Exercise.
Leave out the pictures and repeat exactly the lines from the one containing "C9: none -> 680pF (0V, VP)" through the final line of the listing below.

Supplied records.
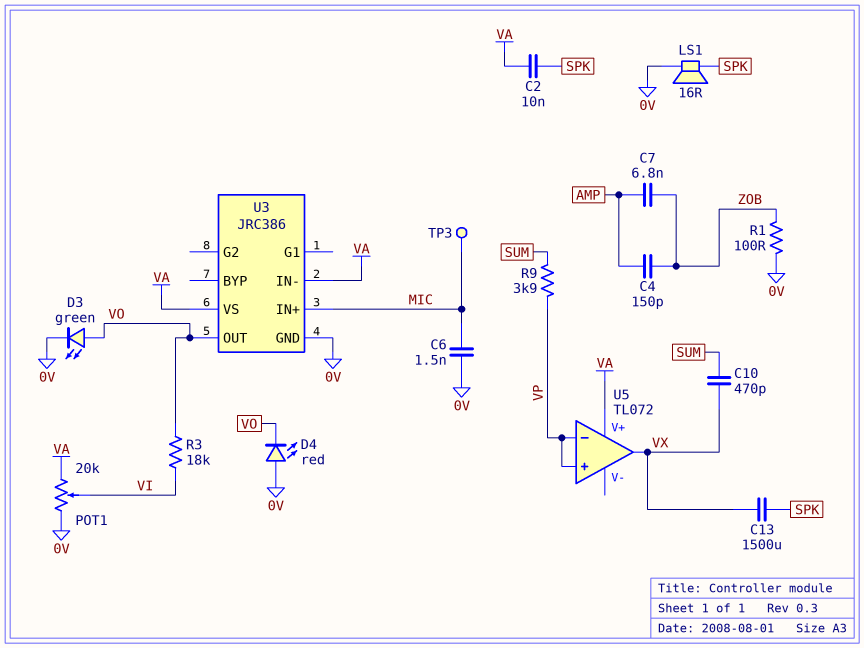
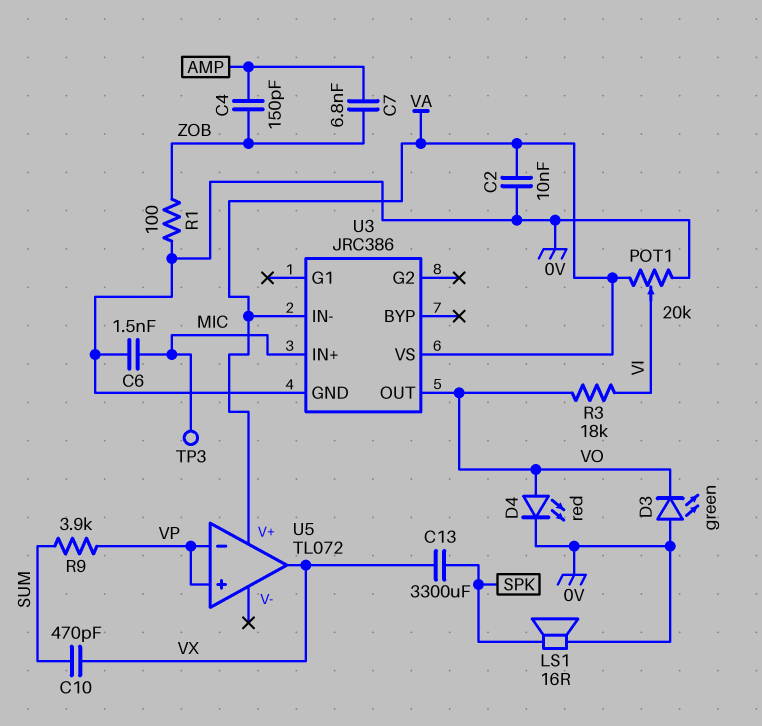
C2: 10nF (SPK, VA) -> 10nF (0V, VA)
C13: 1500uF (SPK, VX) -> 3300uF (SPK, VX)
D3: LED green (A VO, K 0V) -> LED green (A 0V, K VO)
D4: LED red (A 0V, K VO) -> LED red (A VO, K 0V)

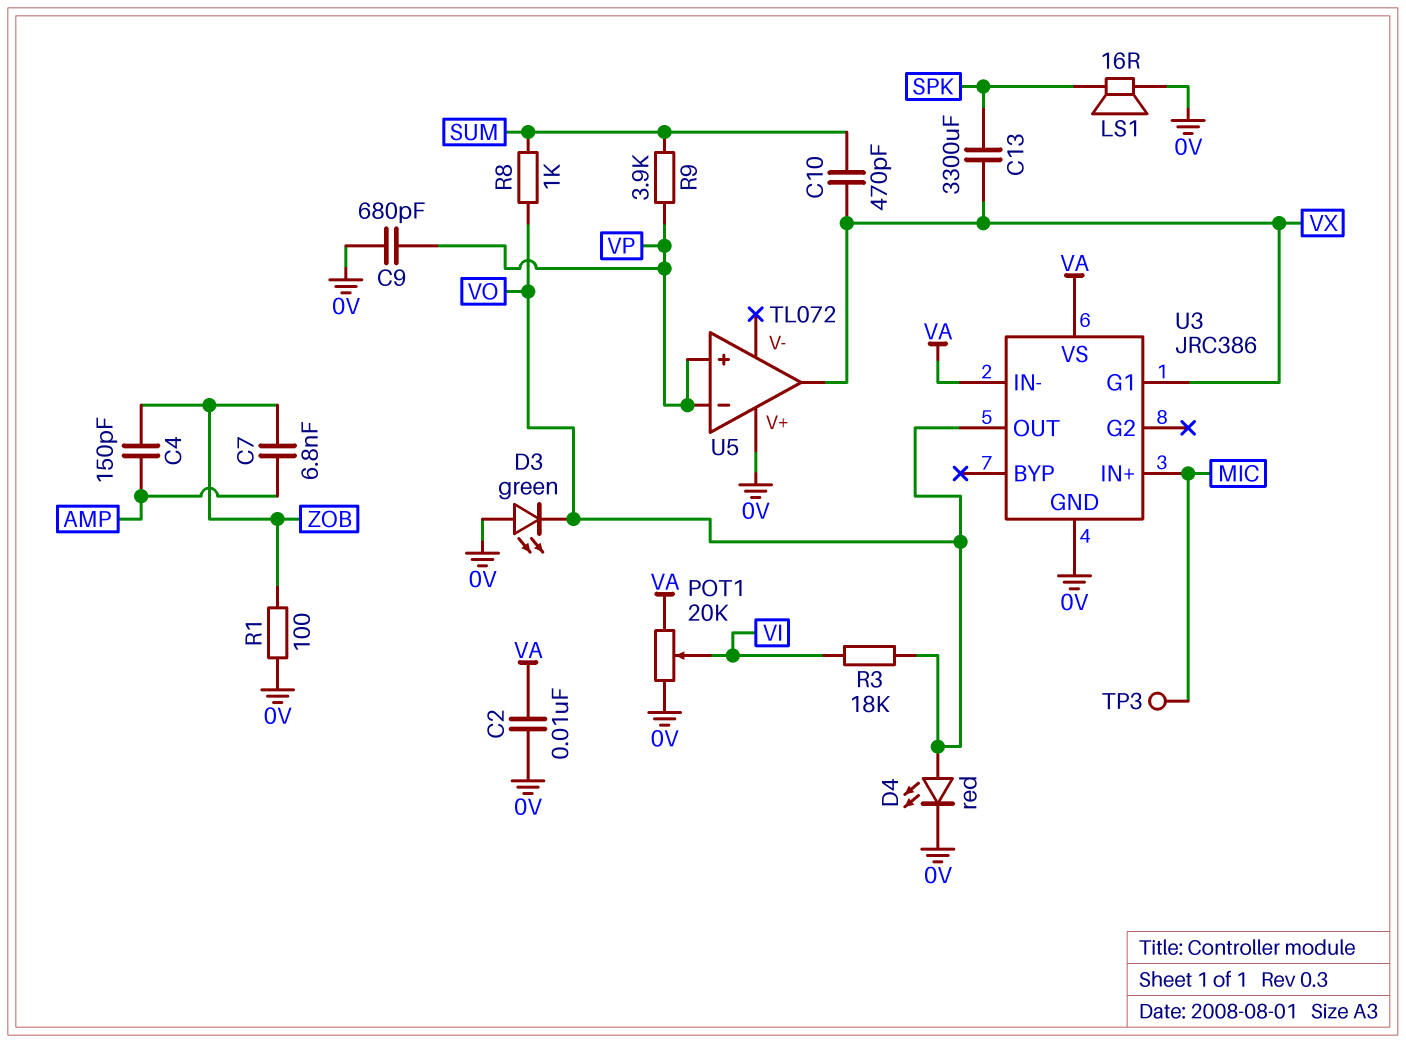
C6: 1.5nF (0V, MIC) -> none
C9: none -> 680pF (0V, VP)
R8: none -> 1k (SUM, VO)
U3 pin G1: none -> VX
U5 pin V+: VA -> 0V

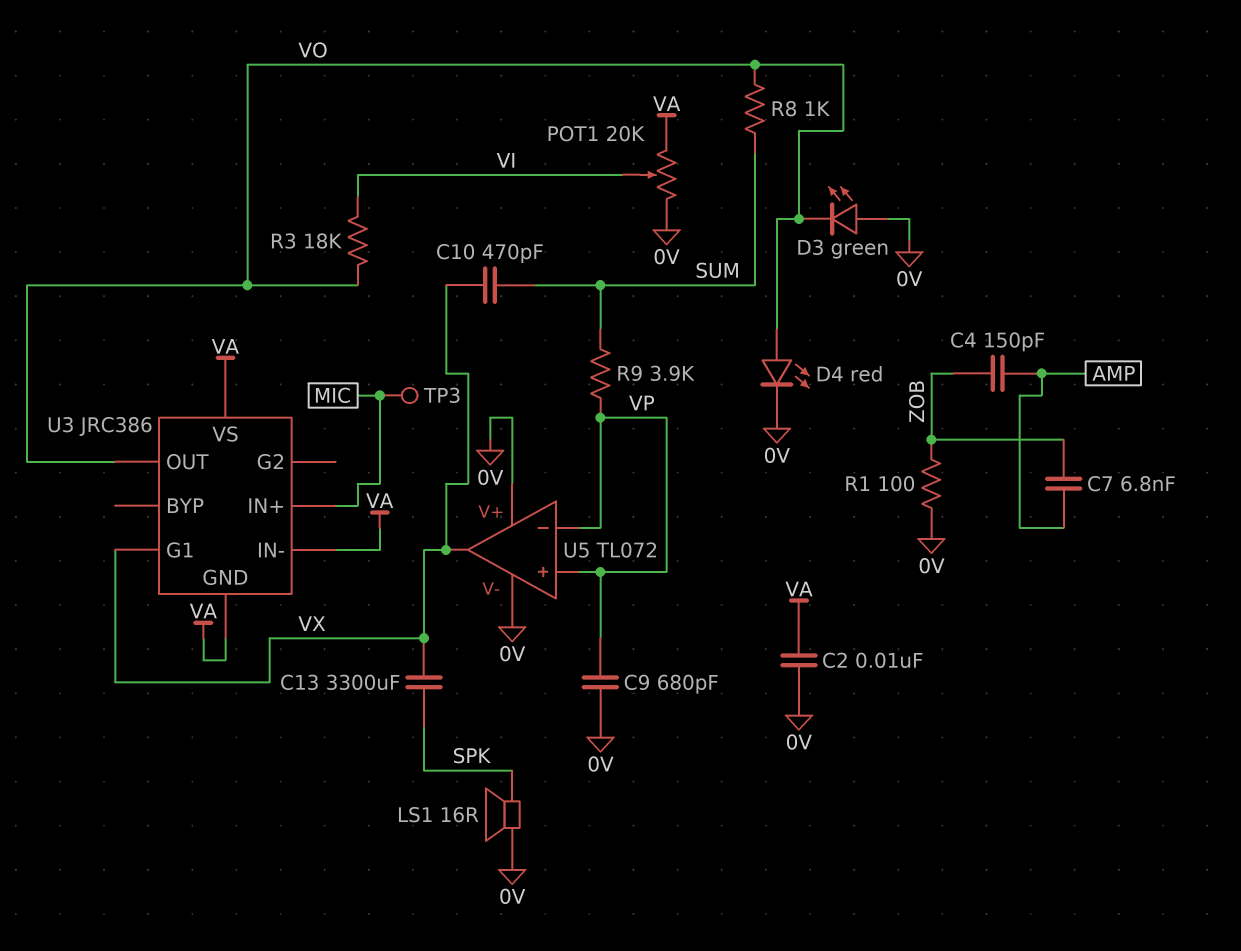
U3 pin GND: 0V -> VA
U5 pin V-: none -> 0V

Output below.
C9: none -> 680pF (0V, VP)
R8: none -> 1k (SUM, VO)
U3 pin G1: none -> VX
U5 pin V+: VA -> 0V

U3 pin GND: 0V -> VA
U5 pin V-: none -> 0V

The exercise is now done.